**Task prompt:** Beginning with the first line of the data below, reproduce every line unchanged, ending with the line that holds "(270, 353) = (436, 224): none".

**Dataset entries:**
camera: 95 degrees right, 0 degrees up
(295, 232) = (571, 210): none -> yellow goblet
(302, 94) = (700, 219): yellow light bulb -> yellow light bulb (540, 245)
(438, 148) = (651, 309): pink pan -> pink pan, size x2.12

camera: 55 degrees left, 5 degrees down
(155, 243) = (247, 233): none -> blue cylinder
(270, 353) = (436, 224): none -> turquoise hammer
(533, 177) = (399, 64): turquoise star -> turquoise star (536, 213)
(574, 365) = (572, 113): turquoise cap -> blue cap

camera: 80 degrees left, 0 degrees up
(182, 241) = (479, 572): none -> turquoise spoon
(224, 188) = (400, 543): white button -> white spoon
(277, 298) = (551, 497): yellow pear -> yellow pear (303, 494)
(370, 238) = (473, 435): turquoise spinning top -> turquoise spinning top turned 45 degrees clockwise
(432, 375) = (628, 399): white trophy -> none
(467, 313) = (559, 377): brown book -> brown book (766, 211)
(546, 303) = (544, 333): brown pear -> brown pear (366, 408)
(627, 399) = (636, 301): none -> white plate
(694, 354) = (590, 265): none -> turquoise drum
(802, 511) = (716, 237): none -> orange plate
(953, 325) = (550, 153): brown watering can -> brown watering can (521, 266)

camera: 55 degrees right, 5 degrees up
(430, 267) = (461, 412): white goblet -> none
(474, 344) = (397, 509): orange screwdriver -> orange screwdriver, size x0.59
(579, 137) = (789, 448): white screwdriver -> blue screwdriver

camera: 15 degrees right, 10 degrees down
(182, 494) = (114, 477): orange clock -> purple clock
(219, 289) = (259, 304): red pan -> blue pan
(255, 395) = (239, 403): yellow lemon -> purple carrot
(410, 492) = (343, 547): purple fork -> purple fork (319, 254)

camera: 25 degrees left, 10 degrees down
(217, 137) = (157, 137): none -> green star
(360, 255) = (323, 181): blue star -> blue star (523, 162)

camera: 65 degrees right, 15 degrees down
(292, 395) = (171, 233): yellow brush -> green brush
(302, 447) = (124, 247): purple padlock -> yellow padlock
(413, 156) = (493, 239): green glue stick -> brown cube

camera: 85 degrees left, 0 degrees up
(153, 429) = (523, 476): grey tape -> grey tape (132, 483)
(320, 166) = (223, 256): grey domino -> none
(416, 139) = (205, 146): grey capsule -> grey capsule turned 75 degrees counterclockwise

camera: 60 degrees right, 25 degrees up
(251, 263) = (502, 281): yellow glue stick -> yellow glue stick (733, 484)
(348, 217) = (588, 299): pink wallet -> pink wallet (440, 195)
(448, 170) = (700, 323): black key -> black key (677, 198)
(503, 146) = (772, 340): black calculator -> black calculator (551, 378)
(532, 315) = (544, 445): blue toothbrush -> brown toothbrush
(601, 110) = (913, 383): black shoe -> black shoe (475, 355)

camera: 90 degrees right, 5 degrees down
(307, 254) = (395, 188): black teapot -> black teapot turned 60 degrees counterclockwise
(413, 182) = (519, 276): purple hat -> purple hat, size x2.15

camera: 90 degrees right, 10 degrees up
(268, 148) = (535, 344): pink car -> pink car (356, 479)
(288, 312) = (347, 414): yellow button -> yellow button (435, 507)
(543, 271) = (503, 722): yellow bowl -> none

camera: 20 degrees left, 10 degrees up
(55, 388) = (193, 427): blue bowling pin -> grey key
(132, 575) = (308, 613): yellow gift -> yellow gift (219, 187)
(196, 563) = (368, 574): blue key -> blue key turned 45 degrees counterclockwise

**Your solution:**
camera: 95 degrees right, 0 degrees up
(295, 232) = (571, 210): none -> yellow goblet
(302, 94) = (700, 219): yellow light bulb -> yellow light bulb (540, 245)
(438, 148) = (651, 309): pink pan -> pink pan, size x2.12

camera: 55 degrees left, 5 degrees down
(155, 243) = (247, 233): none -> blue cylinder
(270, 353) = (436, 224): none -> turquoise hammer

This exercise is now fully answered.